- **Data to use**:
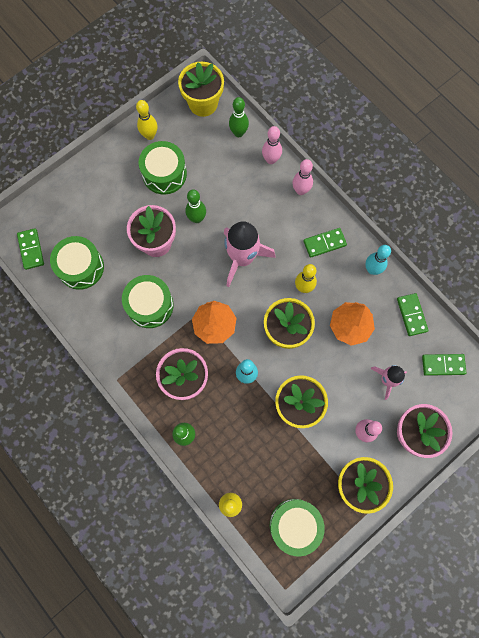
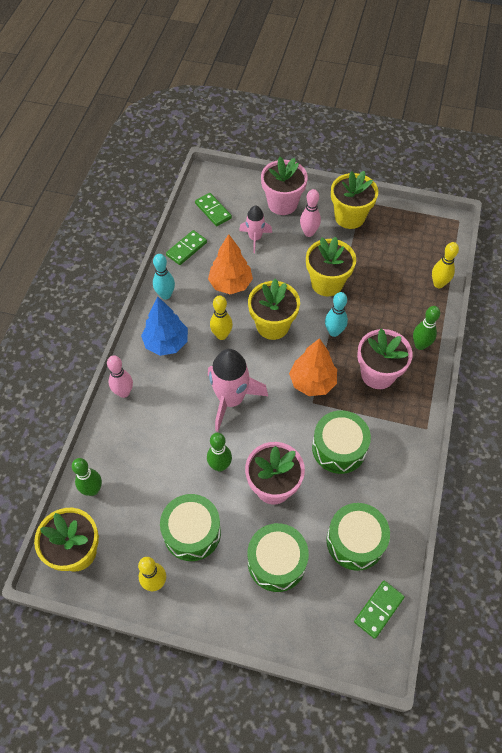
camera: 125 degrees left, 15 degrees down
pink bowling pin [262,126,282,164] -> none
green drum [270,499,325,556] -> green drum moved to [248,523,309,592]
green domino [303,228,347,258] -> blue tree [141,296,188,356]

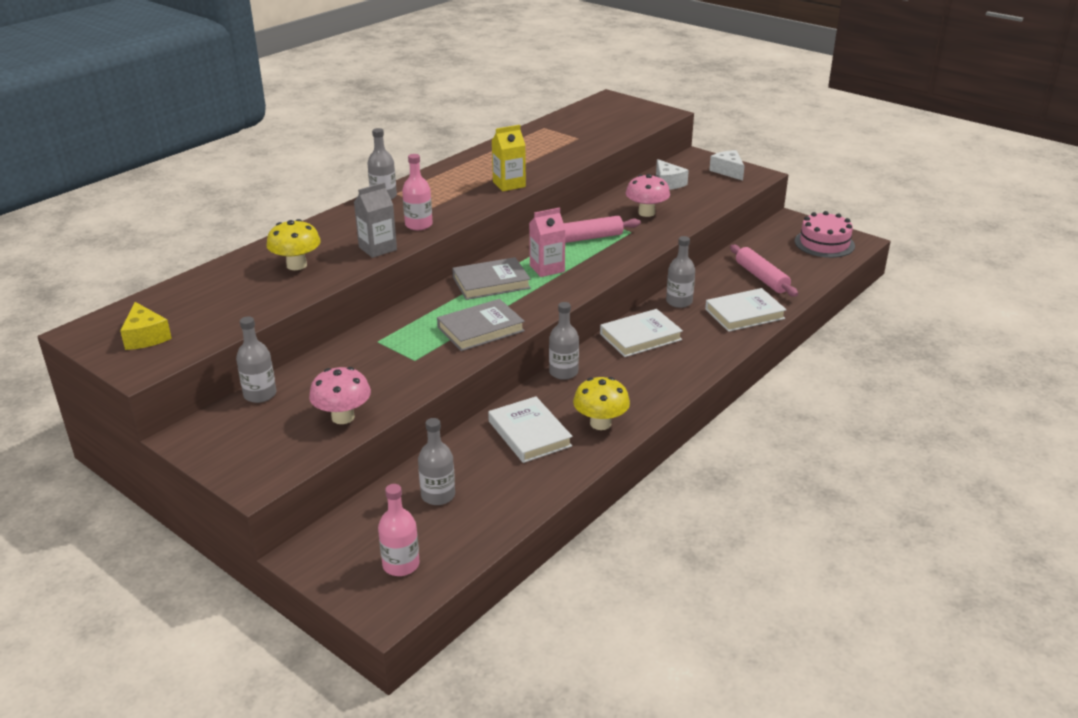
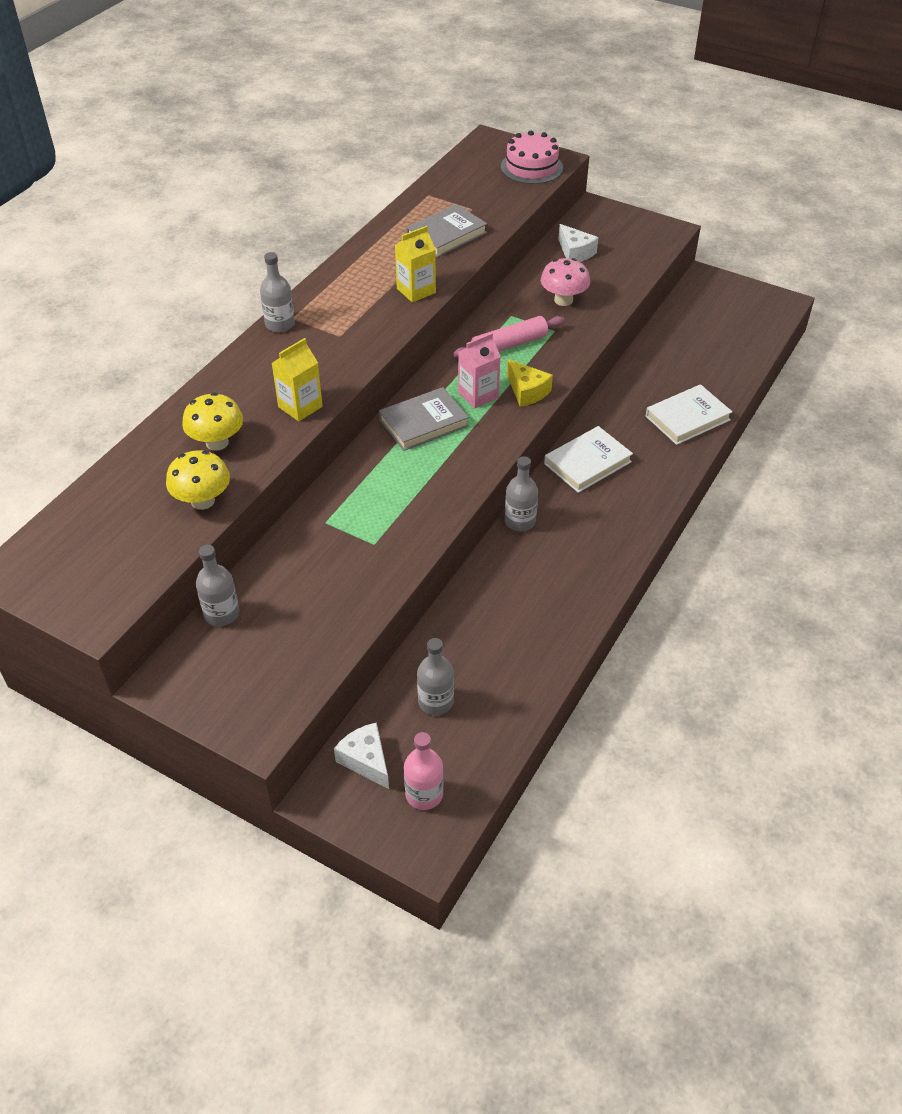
camera: 10 degrees left, 15 degrees up
yellow cheese [120,302,172,350] -> yellow cheese moved to [507,359,553,407]
pink mushroom [309,367,371,424] -> none
grey carton [354,182,397,258] -> yellow carton [272,338,323,421]
pink bottle [402,154,433,230] -> none
grey book [437,299,525,351] -> grey book moved to [406,204,487,257]
white book [488,396,573,463] -> none
yellow mushroom [573,377,630,430] -> yellow mushroom moved to [166,450,230,510]
grey bottle [666,236,695,308] -> none
white cheese [709,150,745,181] -> white cheese moved to [334,722,389,789]
pink rolling pin [730,245,798,297] -> none
pink cake [795,211,855,258] -> pink cake moved to [501,131,563,184]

- **Work required**:
Each line from the one bearing "green domino [303,228,347,258]" through the final line of the records is to be copied exactly, and no pictures are to be included.

- **Response**:
green domino [303,228,347,258] -> blue tree [141,296,188,356]

camera: 10 degrees left, 15 degrees up
yellow cheese [120,302,172,350] -> yellow cheese moved to [507,359,553,407]
pink mushroom [309,367,371,424] -> none
grey carton [354,182,397,258] -> yellow carton [272,338,323,421]
pink bottle [402,154,433,230] -> none
grey book [437,299,525,351] -> grey book moved to [406,204,487,257]
white book [488,396,573,463] -> none
yellow mushroom [573,377,630,430] -> yellow mushroom moved to [166,450,230,510]
grey bottle [666,236,695,308] -> none
white cheese [709,150,745,181] -> white cheese moved to [334,722,389,789]
pink rolling pin [730,245,798,297] -> none
pink cake [795,211,855,258] -> pink cake moved to [501,131,563,184]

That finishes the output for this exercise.